**Exercise:** Using the entries below, output exactly the lines from the one containing "RGB1: SMD5050 -> KY-009" through the final line, both included, and no others.

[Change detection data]

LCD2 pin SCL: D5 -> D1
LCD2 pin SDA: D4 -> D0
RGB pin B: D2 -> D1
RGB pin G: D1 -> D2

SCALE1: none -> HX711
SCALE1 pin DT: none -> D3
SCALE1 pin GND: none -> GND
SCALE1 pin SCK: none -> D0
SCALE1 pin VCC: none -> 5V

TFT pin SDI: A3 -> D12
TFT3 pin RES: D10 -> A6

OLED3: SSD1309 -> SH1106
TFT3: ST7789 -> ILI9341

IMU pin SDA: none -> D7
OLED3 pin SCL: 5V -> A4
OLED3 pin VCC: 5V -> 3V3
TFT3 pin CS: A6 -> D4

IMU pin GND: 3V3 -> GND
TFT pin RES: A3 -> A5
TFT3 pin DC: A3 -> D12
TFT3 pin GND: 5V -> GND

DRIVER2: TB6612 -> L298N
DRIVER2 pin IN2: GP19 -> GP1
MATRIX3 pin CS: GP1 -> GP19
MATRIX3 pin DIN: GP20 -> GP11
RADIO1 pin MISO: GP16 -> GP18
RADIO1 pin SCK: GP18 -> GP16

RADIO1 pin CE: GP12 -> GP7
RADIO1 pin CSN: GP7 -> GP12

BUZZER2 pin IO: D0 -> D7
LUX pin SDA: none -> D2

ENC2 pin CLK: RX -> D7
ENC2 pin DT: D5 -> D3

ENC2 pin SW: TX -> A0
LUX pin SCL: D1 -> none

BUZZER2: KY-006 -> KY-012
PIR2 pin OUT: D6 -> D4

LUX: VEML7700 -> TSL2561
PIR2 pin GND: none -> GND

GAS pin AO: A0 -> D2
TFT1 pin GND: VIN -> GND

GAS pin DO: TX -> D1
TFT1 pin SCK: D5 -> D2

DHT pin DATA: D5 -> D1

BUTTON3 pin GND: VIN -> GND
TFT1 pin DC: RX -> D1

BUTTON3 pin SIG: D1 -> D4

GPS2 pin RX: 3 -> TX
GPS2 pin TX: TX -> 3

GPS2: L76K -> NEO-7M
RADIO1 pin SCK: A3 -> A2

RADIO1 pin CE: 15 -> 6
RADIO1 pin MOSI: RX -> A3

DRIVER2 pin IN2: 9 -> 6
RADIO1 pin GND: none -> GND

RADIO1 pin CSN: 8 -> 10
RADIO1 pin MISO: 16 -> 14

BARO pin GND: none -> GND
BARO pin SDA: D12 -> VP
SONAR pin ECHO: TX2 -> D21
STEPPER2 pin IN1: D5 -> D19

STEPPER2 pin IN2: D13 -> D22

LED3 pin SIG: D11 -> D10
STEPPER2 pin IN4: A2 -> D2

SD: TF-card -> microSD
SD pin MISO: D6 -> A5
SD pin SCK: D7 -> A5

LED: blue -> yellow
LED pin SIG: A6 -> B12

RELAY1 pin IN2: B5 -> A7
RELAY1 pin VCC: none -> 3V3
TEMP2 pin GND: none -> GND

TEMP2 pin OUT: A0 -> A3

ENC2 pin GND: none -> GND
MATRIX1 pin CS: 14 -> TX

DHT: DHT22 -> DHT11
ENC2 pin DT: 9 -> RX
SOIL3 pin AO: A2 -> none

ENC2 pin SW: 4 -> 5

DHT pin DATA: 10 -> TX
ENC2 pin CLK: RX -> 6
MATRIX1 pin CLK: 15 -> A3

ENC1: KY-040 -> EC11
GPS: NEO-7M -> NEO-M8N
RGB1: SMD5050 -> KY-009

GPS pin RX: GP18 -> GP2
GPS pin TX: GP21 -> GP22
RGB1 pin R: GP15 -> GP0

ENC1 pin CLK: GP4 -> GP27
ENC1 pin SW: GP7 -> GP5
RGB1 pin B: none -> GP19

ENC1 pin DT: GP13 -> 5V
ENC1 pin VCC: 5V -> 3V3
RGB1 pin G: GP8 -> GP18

**Answer space:**
RGB1: SMD5050 -> KY-009

GPS pin RX: GP18 -> GP2
GPS pin TX: GP21 -> GP22
RGB1 pin R: GP15 -> GP0

ENC1 pin CLK: GP4 -> GP27
ENC1 pin SW: GP7 -> GP5
RGB1 pin B: none -> GP19

ENC1 pin DT: GP13 -> 5V
ENC1 pin VCC: 5V -> 3V3
RGB1 pin G: GP8 -> GP18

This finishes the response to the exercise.